# Problem
From the entries below, say how many lines carry the word "white", and give nothing but the number.

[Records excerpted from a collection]
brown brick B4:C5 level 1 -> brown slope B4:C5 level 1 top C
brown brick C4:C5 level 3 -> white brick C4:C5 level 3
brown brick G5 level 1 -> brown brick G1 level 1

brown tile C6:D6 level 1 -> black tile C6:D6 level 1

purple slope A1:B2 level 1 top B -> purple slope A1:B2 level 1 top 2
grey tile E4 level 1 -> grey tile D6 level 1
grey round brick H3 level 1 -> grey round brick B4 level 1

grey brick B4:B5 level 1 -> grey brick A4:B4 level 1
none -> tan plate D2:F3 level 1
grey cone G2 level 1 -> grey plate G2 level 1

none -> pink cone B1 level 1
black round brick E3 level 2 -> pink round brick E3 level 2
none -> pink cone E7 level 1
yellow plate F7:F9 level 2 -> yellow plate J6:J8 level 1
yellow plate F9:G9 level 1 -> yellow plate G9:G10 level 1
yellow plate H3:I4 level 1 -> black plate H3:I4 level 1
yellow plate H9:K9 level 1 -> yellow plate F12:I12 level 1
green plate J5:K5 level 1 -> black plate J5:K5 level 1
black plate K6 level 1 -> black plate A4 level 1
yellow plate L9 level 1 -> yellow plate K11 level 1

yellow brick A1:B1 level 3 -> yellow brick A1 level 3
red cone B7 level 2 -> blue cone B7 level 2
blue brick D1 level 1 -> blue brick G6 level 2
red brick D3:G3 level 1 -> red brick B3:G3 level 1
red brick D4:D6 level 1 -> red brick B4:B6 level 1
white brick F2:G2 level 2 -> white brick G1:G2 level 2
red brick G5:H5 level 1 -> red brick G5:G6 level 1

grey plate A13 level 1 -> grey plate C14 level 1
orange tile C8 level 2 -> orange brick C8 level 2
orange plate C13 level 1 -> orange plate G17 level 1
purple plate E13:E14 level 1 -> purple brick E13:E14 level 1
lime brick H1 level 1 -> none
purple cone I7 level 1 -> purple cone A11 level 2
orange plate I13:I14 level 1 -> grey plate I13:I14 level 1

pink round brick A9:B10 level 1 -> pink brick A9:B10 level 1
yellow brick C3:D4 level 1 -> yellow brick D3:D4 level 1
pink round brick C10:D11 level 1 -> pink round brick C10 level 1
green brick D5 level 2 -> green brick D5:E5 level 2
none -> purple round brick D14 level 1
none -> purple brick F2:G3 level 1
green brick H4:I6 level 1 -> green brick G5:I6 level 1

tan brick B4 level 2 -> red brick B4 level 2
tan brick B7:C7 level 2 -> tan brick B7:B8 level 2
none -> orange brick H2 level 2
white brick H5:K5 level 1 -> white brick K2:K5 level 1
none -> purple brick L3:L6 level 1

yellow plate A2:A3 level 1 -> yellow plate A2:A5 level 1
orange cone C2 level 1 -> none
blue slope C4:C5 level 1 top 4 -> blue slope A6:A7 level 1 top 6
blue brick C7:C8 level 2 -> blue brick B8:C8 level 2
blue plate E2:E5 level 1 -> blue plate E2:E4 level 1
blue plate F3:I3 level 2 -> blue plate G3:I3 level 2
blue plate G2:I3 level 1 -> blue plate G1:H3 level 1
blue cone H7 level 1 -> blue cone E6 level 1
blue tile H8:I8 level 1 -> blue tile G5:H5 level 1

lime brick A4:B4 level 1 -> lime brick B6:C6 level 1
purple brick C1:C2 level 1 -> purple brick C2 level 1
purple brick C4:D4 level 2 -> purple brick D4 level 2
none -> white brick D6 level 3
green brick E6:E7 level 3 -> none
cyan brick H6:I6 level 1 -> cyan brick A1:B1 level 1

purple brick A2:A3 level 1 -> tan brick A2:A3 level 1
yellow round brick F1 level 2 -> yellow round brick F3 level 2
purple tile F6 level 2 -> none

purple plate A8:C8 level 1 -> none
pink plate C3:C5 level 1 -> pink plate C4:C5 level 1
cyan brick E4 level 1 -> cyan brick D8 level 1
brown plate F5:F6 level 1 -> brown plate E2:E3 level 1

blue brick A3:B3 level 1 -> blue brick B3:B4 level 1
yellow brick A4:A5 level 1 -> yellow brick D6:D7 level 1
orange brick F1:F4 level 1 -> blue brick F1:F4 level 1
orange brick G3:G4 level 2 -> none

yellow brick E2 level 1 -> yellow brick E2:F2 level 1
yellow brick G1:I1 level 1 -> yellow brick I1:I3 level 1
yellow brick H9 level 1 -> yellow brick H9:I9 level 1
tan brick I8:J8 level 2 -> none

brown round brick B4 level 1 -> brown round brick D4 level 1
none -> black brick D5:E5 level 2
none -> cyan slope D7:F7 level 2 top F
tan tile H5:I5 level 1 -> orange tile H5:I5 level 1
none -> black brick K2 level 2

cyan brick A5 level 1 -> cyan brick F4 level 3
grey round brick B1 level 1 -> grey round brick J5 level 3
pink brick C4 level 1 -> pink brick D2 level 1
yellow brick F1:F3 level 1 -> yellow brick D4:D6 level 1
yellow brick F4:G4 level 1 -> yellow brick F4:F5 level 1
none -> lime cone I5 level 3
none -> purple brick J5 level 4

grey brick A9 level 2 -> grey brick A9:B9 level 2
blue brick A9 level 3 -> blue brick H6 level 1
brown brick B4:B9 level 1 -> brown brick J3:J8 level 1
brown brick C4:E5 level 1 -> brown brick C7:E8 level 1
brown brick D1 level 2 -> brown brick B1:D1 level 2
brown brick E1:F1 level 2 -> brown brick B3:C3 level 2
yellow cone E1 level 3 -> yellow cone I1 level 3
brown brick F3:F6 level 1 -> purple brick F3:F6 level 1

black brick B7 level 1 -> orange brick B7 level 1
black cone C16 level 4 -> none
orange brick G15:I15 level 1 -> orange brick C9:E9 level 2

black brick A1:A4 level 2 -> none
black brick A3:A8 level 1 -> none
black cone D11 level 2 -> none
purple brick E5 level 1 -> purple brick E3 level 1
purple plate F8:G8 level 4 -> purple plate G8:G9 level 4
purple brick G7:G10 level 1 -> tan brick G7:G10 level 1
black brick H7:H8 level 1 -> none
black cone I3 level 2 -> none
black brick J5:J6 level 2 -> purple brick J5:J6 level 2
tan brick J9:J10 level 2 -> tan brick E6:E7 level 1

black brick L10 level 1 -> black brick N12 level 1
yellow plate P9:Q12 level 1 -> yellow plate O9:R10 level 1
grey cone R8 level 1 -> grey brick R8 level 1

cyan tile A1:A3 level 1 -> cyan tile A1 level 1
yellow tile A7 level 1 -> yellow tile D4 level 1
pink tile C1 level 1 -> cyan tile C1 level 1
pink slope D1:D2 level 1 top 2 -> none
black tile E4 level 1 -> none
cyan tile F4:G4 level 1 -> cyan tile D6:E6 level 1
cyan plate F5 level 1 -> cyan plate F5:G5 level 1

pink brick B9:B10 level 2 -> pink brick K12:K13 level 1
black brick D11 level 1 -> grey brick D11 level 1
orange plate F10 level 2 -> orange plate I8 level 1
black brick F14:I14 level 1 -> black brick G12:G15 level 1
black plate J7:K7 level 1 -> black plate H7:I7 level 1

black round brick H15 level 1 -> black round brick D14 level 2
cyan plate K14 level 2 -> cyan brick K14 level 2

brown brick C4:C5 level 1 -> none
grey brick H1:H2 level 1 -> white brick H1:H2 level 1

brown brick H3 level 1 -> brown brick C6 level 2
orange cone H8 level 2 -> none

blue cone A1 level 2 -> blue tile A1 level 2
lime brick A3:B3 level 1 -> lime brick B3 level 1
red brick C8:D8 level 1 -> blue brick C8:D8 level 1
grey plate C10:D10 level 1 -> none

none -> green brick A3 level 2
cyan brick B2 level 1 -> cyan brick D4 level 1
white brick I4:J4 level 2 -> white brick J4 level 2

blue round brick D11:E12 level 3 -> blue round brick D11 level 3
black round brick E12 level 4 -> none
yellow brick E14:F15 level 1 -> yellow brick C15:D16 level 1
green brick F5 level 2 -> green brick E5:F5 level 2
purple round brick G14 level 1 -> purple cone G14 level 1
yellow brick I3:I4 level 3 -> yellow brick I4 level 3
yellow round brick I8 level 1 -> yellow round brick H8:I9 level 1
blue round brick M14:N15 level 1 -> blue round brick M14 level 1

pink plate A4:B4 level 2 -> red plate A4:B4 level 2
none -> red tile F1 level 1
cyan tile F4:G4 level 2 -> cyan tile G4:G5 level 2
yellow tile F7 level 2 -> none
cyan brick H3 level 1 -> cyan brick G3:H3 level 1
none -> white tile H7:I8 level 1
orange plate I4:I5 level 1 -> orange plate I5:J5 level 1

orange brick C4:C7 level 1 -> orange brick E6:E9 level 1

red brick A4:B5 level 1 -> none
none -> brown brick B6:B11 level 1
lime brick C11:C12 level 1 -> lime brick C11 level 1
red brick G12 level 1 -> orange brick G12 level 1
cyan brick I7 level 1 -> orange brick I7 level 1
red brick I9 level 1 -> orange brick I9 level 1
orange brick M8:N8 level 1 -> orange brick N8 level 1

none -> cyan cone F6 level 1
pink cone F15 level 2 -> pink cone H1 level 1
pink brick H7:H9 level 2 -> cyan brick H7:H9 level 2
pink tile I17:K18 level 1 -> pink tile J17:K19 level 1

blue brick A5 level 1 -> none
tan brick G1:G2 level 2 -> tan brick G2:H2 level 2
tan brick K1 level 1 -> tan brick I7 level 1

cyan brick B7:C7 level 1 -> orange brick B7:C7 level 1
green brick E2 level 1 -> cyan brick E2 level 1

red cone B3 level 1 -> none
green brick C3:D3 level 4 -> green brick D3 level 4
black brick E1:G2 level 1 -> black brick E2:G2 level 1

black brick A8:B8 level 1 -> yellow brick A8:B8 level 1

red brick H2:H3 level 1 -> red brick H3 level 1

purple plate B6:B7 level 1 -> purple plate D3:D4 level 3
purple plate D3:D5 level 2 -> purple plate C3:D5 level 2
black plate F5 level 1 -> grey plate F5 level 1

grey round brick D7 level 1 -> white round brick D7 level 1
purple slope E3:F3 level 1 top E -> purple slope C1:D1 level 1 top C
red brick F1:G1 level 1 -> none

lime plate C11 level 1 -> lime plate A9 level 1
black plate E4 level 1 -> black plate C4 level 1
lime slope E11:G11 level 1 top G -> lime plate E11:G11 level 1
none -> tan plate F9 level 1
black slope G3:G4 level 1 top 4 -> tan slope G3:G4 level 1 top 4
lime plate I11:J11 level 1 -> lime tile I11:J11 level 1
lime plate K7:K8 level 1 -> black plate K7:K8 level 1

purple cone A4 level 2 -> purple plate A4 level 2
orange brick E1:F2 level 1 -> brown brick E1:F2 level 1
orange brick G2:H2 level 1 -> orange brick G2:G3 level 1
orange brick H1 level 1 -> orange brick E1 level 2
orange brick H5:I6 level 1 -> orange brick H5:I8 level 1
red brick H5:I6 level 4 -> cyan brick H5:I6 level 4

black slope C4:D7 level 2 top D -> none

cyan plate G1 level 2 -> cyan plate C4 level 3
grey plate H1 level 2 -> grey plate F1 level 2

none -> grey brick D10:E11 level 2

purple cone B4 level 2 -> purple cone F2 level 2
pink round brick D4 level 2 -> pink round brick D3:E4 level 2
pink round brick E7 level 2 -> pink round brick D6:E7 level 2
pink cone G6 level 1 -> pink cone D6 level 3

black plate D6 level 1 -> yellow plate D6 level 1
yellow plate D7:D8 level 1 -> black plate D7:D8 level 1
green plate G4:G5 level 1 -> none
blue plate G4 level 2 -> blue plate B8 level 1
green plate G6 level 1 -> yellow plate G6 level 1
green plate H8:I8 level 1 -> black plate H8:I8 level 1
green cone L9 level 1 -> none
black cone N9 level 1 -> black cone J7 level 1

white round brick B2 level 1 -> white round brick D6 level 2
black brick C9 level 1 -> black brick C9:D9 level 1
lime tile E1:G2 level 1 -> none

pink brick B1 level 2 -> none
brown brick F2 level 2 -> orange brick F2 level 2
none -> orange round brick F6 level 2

# Expected answer
9